Could the entries below be transcribed word for word, with the pictures omitted?

========================================================================

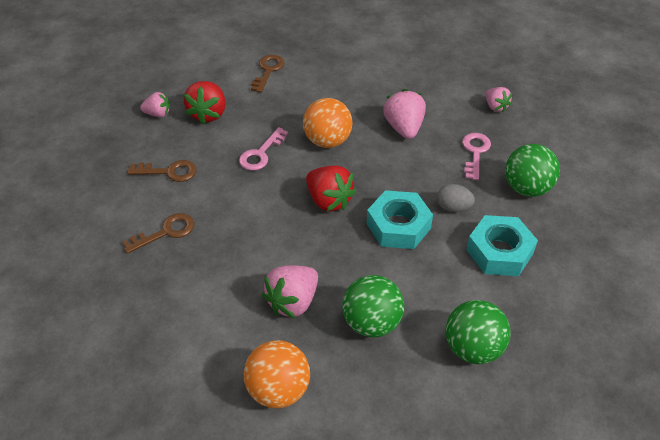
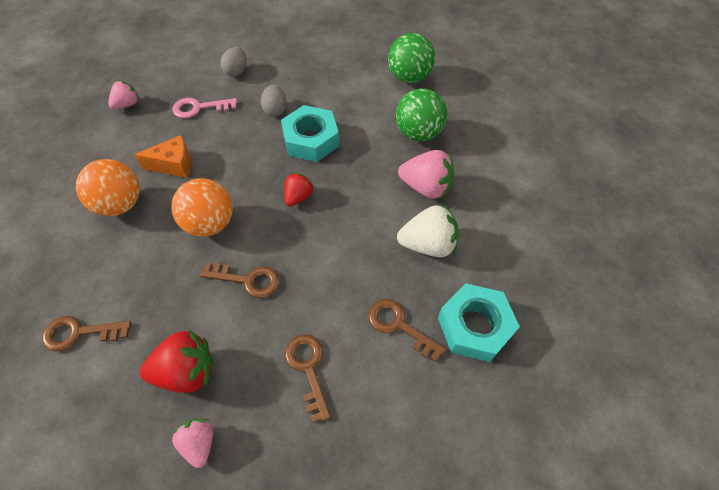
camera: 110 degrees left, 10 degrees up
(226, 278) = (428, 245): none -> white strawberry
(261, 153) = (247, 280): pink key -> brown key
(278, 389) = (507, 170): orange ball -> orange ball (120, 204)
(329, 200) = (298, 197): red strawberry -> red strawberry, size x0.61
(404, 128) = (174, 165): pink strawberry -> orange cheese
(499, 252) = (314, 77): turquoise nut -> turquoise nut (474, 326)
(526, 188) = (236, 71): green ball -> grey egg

========================================================================

Completed exercise.
camera: 110 degrees left, 10 degrees up
(226, 278) = (428, 245): none -> white strawberry
(261, 153) = (247, 280): pink key -> brown key
(278, 389) = (507, 170): orange ball -> orange ball (120, 204)
(329, 200) = (298, 197): red strawberry -> red strawberry, size x0.61
(404, 128) = (174, 165): pink strawberry -> orange cheese
(499, 252) = (314, 77): turquoise nut -> turquoise nut (474, 326)
(526, 188) = (236, 71): green ball -> grey egg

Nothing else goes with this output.